■ HOW TO COMPLETE THIS TASK
A bare count is the expected answer, namely the number of lines in the records that have the word "none".

■ TASK INPUTS
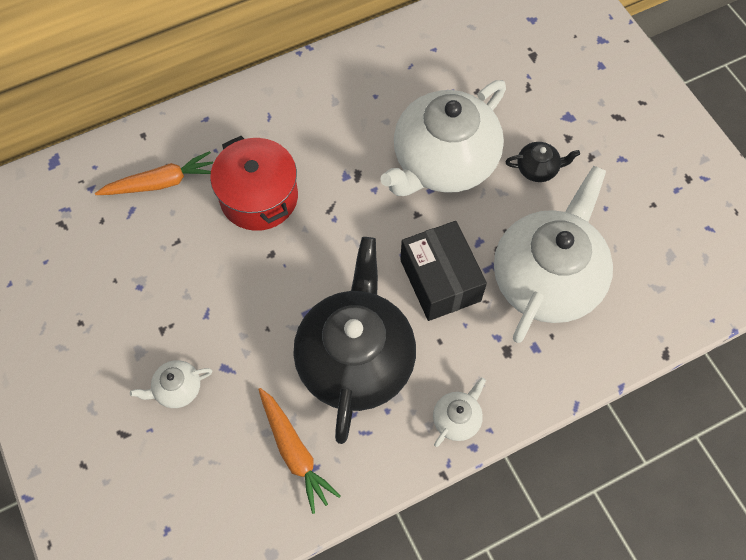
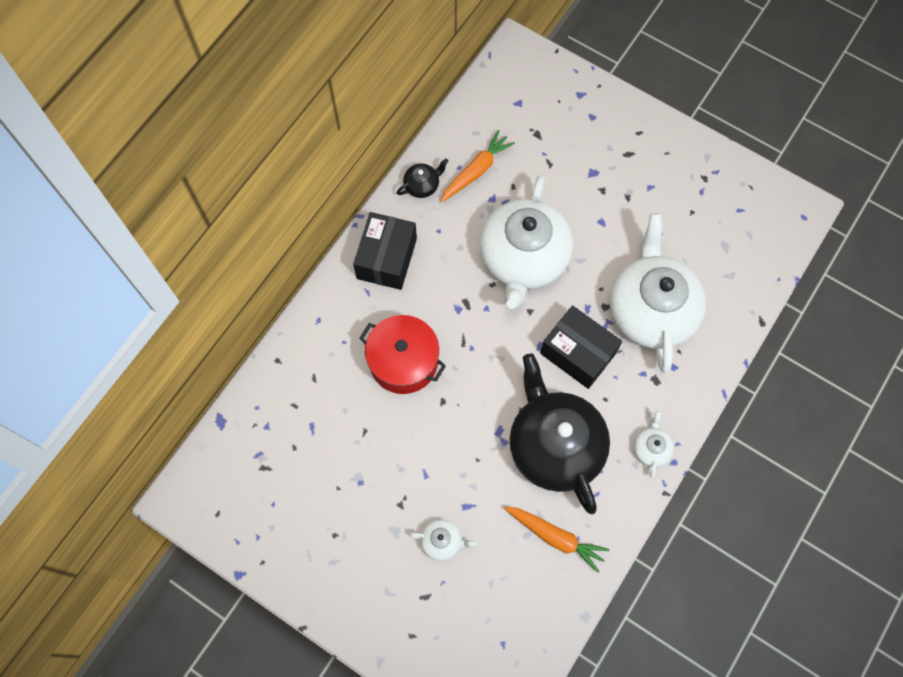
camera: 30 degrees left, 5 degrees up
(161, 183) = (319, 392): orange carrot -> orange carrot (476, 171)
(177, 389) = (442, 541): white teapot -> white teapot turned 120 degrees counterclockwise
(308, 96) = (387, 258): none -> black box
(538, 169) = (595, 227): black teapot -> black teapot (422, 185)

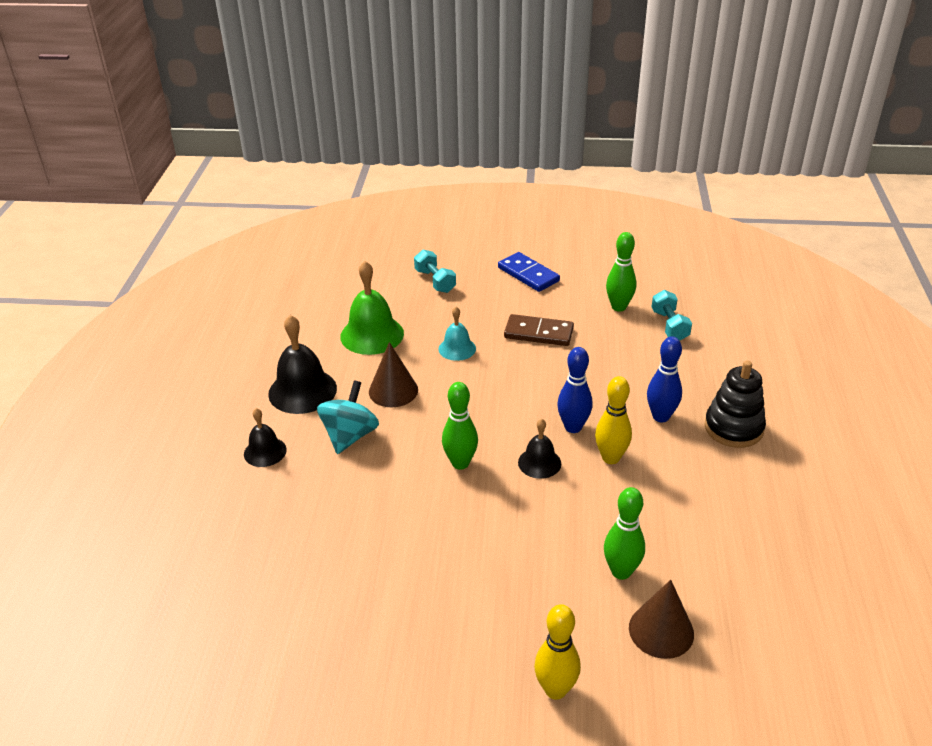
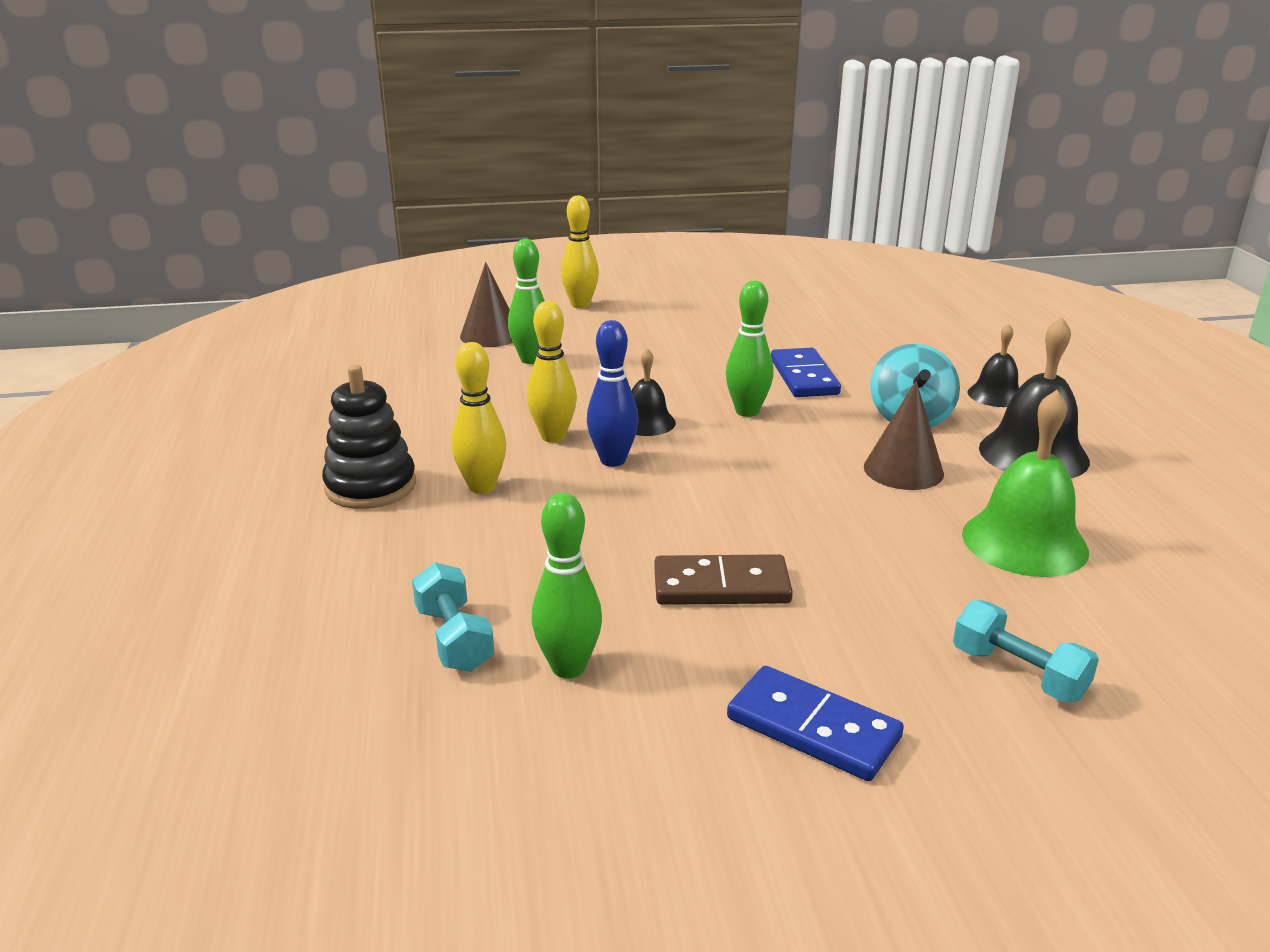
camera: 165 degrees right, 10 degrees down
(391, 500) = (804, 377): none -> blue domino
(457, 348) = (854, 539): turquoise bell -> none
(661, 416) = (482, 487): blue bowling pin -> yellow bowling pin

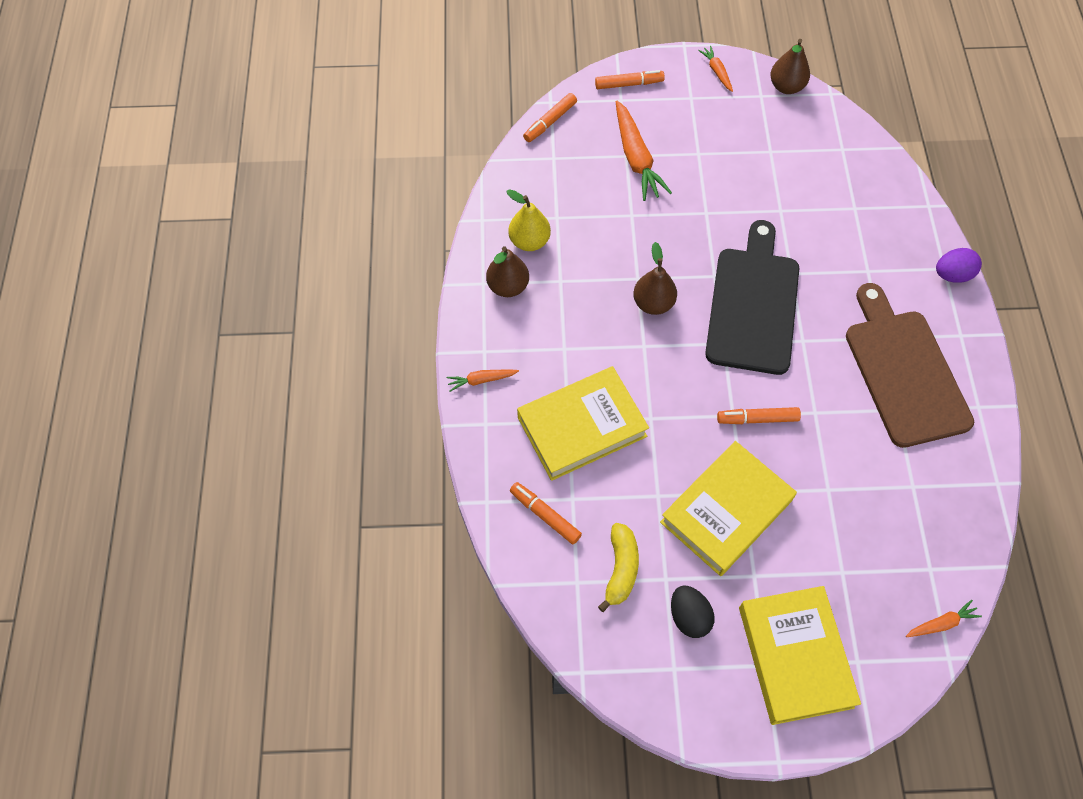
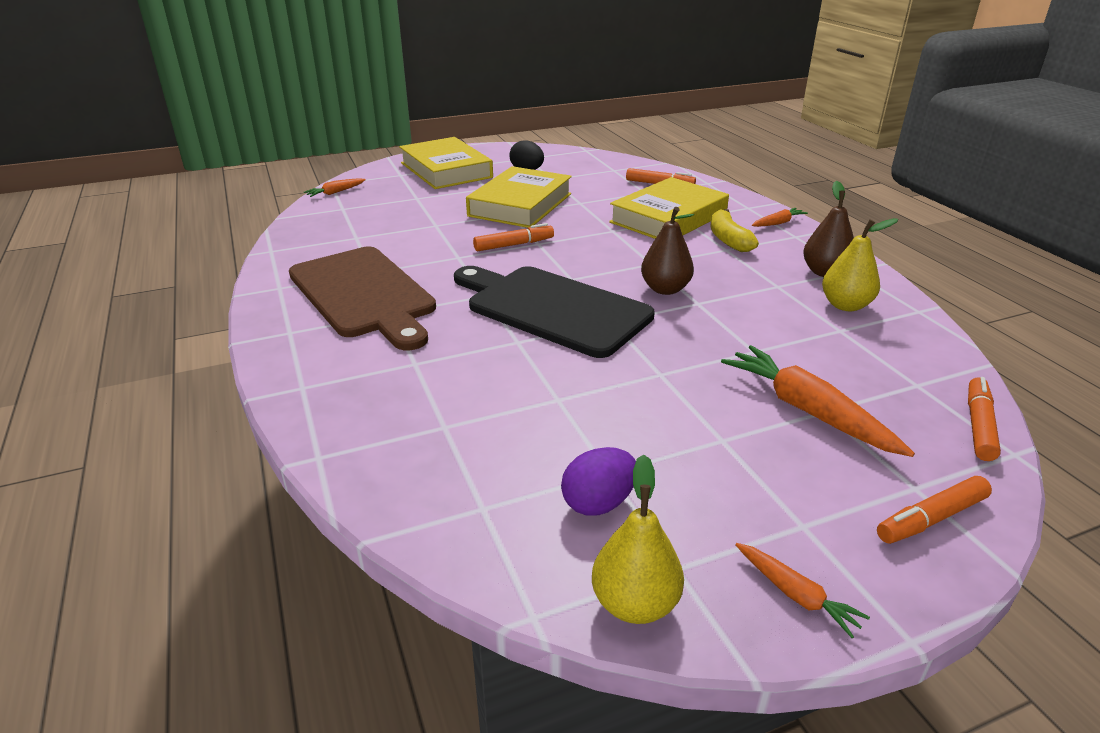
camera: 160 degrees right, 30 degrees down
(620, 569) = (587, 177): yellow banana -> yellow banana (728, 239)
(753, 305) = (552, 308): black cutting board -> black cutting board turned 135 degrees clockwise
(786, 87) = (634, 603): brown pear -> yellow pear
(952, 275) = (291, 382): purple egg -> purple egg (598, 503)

■ RESULT OF THE EXERCISE
3